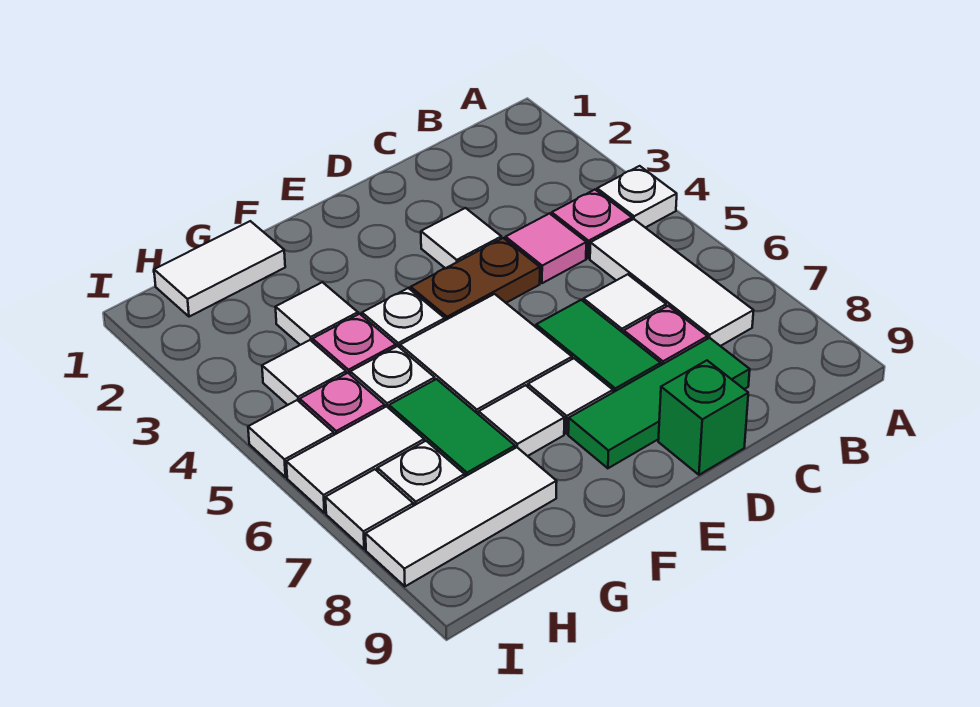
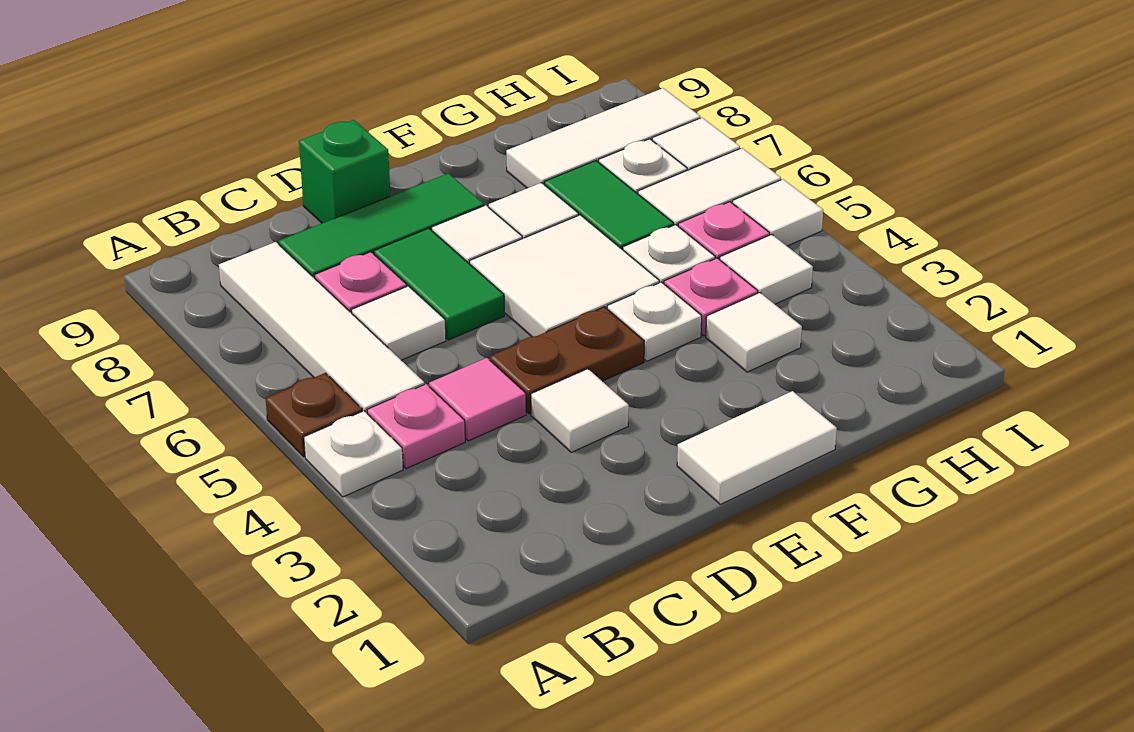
none -> brown plate A5 level 1
white tile B5:B7 level 1 -> white tile B5:B8 level 1
white tile G1:H1 level 1 -> white tile E1:F1 level 1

§ TASK STATEMENT:
Scan the data above, find each line with "white", and copy it.

§ RESPONSE TO THE EXERCISE:
white tile B5:B7 level 1 -> white tile B5:B8 level 1
white tile G1:H1 level 1 -> white tile E1:F1 level 1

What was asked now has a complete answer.